BEGIN INFORMATION SHOWN
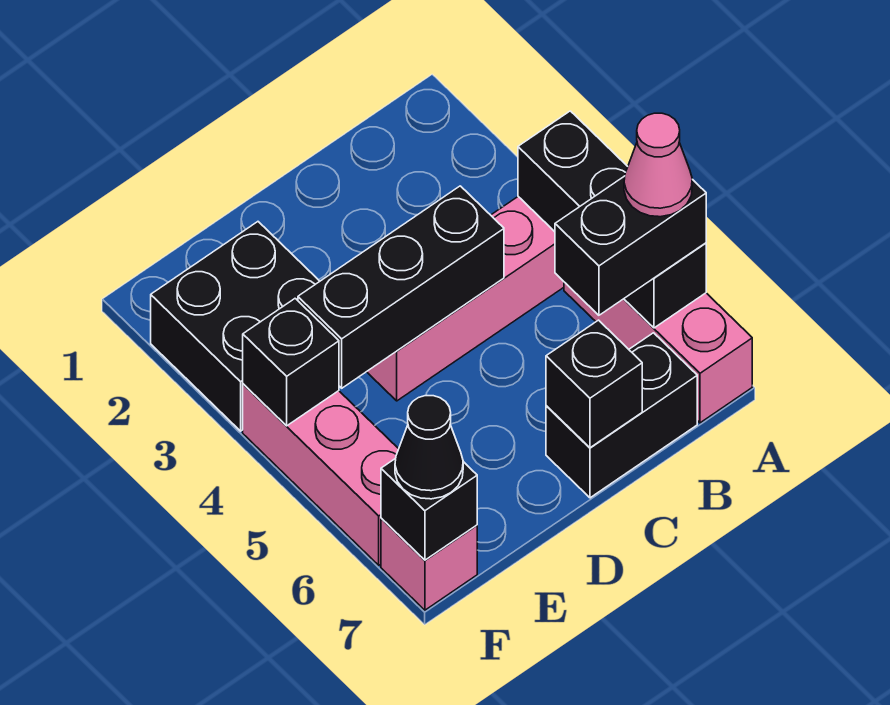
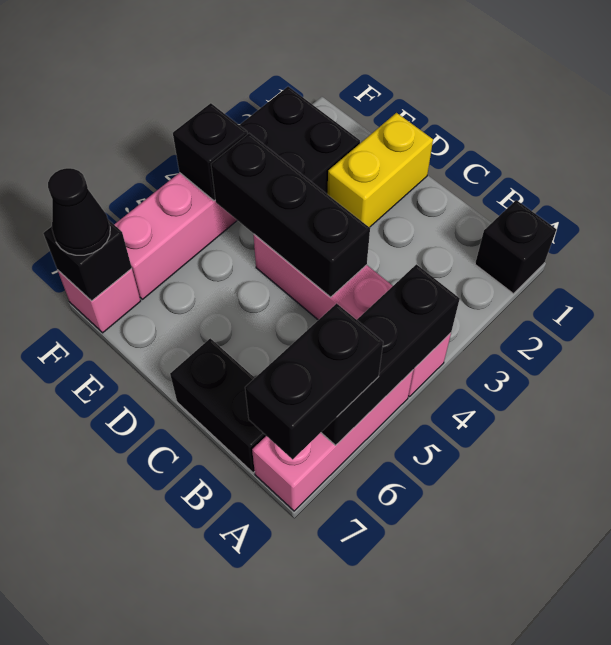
black brick A6:B6 level 3 -> black brick A6:A7 level 3
pink cone A6 level 4 -> none
black brick C7 level 2 -> black brick A1 level 1
none -> yellow brick D1:D2 level 1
END INFORMATION SHOWN
**PROBLEM DETAILS**
Scan the listing for the word "brick". Copy every line in which it appears.

**RESPONSE TO THIS TASK**
black brick A6:B6 level 3 -> black brick A6:A7 level 3
black brick C7 level 2 -> black brick A1 level 1
none -> yellow brick D1:D2 level 1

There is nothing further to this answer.